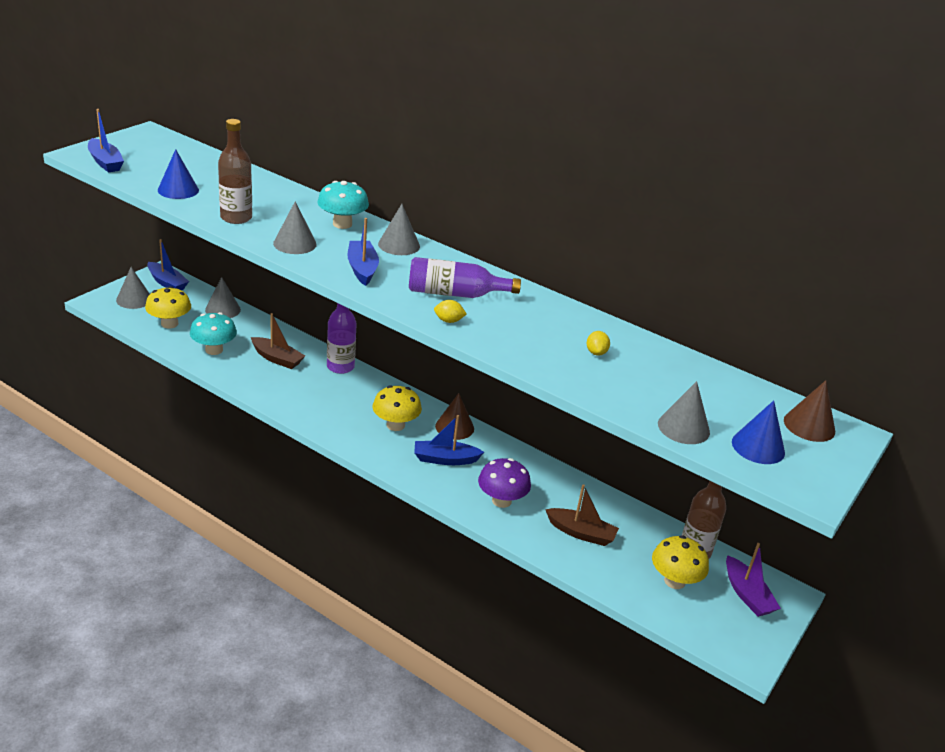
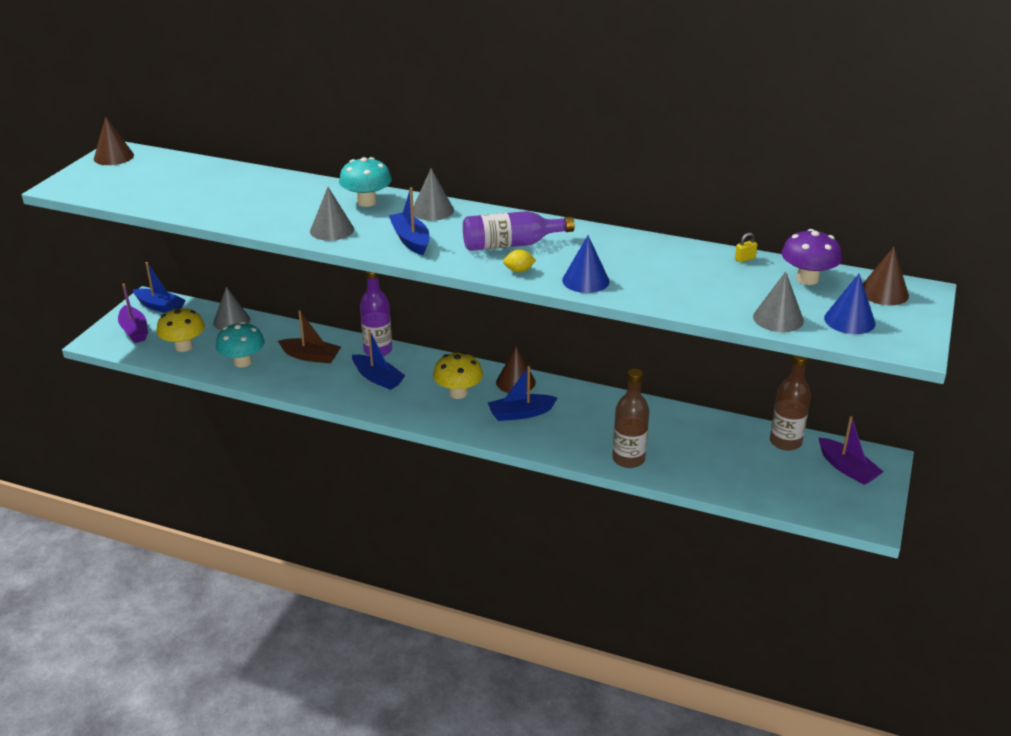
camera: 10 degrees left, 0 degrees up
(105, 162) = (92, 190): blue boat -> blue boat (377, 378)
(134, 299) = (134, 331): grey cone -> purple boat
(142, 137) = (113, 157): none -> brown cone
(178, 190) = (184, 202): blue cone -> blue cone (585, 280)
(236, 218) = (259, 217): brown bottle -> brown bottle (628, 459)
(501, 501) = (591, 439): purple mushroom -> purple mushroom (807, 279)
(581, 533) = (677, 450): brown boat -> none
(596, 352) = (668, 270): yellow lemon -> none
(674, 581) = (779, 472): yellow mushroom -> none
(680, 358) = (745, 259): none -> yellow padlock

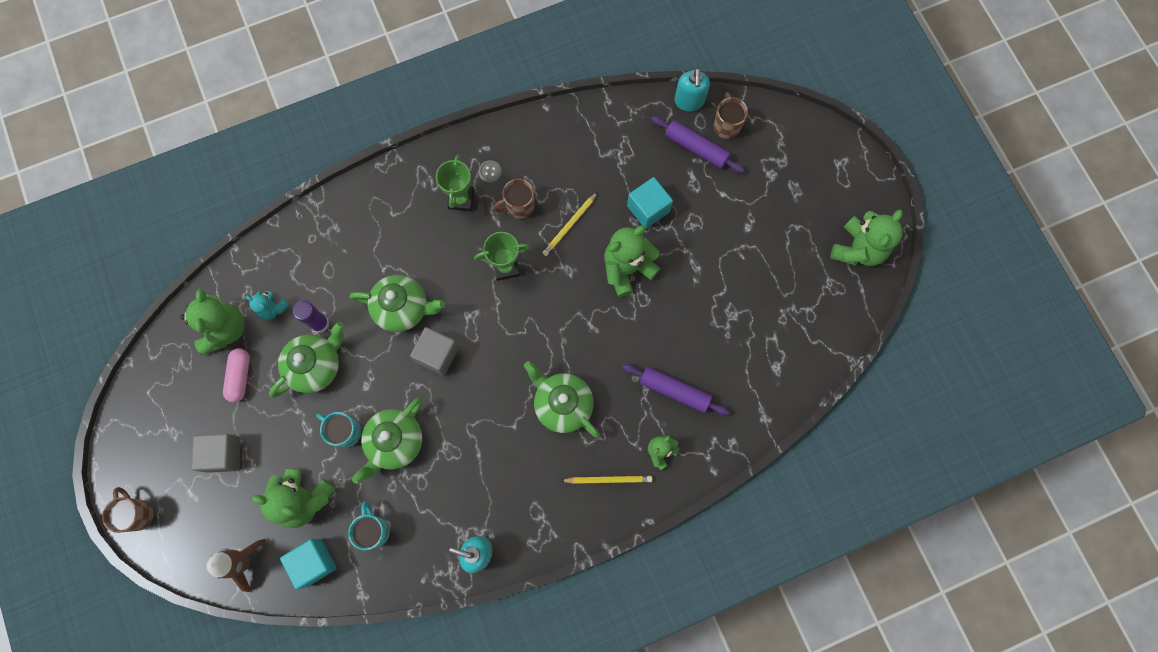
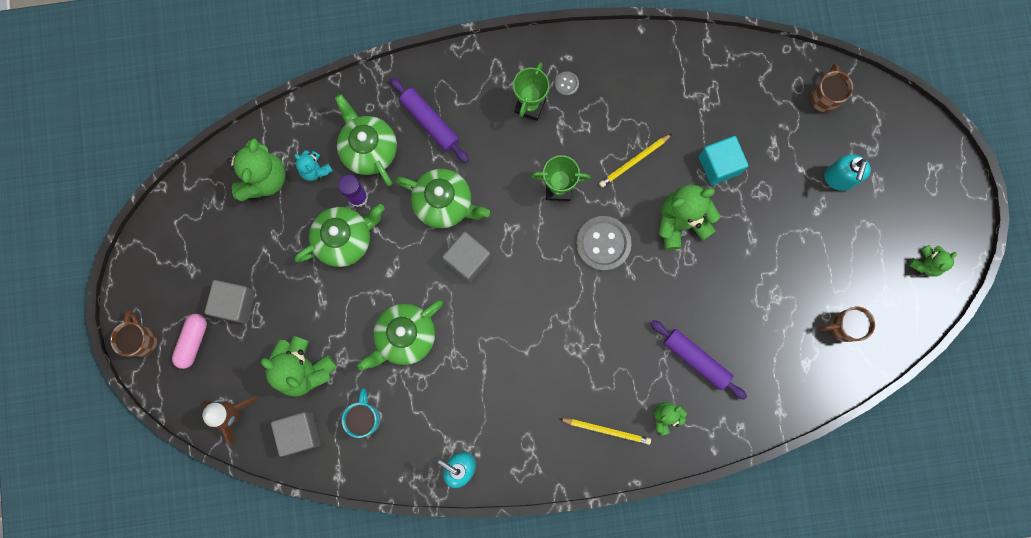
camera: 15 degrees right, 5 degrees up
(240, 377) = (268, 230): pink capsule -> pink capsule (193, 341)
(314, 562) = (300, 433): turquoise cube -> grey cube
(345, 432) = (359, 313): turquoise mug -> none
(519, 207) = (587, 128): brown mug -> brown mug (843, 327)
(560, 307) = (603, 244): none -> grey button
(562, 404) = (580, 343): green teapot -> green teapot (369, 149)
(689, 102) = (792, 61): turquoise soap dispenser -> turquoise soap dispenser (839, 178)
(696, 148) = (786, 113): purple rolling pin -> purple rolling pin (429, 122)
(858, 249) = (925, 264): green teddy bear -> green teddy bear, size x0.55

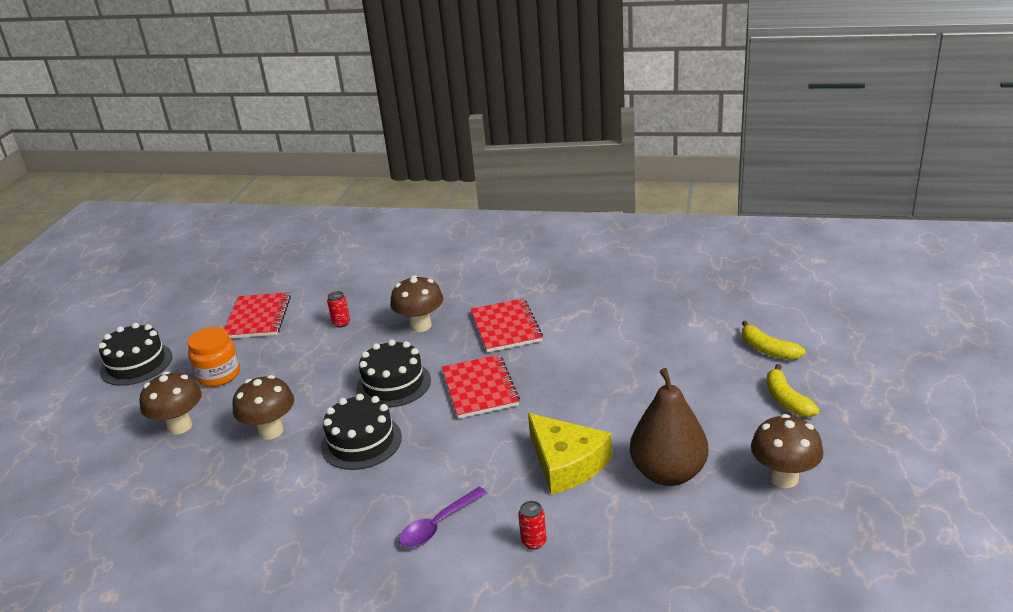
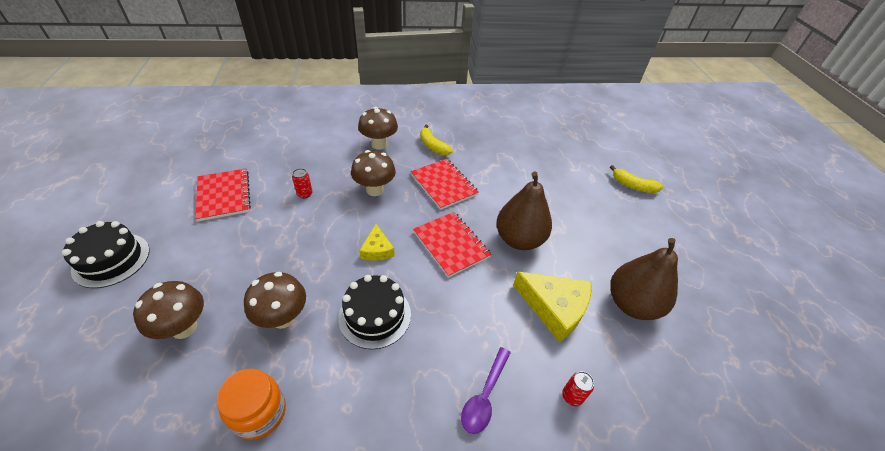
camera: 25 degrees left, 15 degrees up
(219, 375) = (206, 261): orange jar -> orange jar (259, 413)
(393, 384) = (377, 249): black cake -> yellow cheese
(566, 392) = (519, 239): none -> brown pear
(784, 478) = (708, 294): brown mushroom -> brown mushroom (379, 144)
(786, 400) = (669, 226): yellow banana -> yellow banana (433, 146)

DIRECTIONS:
Lines with "left": find them in the data and copy each one.

RESULT:
camera: 10 degrees left, 0 degrees up
camera: 25 degrees left, 15 degrees up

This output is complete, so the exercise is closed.